• [WORK INSTRUCTIONS]
Copy out the entries below exactly as they stand, but only from the line containing "orange goblet: 8 -> 3" through the line containing "pink calculator: 2 -> 4".

• [Object transformation records]

------------------------------------------------

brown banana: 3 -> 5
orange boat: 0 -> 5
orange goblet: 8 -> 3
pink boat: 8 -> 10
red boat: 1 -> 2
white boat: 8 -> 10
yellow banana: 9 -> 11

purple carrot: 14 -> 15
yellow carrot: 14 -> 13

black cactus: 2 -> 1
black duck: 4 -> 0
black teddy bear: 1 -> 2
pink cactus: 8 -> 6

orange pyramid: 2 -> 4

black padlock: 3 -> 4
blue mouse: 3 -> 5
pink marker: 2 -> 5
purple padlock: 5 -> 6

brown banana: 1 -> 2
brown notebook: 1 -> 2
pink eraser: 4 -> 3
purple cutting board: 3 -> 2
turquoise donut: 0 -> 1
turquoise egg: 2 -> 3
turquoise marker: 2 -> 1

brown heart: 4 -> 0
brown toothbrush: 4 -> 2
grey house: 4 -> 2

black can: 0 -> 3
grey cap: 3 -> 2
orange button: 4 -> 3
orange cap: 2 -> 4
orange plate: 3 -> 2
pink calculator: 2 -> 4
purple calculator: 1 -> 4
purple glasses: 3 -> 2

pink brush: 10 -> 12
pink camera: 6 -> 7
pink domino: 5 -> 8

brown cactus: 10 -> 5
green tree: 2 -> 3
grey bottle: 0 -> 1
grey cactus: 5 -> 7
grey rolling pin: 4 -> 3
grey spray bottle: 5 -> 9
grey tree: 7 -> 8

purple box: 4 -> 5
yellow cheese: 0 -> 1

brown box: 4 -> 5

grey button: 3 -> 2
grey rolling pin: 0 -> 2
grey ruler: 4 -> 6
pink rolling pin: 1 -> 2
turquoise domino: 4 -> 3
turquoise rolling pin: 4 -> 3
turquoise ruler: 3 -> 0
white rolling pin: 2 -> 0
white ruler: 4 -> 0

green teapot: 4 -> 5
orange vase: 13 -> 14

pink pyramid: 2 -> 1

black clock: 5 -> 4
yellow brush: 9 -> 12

------------------------------------------------

• [YOUR RESPONSE]
orange goblet: 8 -> 3
pink boat: 8 -> 10
red boat: 1 -> 2
white boat: 8 -> 10
yellow banana: 9 -> 11

purple carrot: 14 -> 15
yellow carrot: 14 -> 13

black cactus: 2 -> 1
black duck: 4 -> 0
black teddy bear: 1 -> 2
pink cactus: 8 -> 6

orange pyramid: 2 -> 4

black padlock: 3 -> 4
blue mouse: 3 -> 5
pink marker: 2 -> 5
purple padlock: 5 -> 6

brown banana: 1 -> 2
brown notebook: 1 -> 2
pink eraser: 4 -> 3
purple cutting board: 3 -> 2
turquoise donut: 0 -> 1
turquoise egg: 2 -> 3
turquoise marker: 2 -> 1

brown heart: 4 -> 0
brown toothbrush: 4 -> 2
grey house: 4 -> 2

black can: 0 -> 3
grey cap: 3 -> 2
orange button: 4 -> 3
orange cap: 2 -> 4
orange plate: 3 -> 2
pink calculator: 2 -> 4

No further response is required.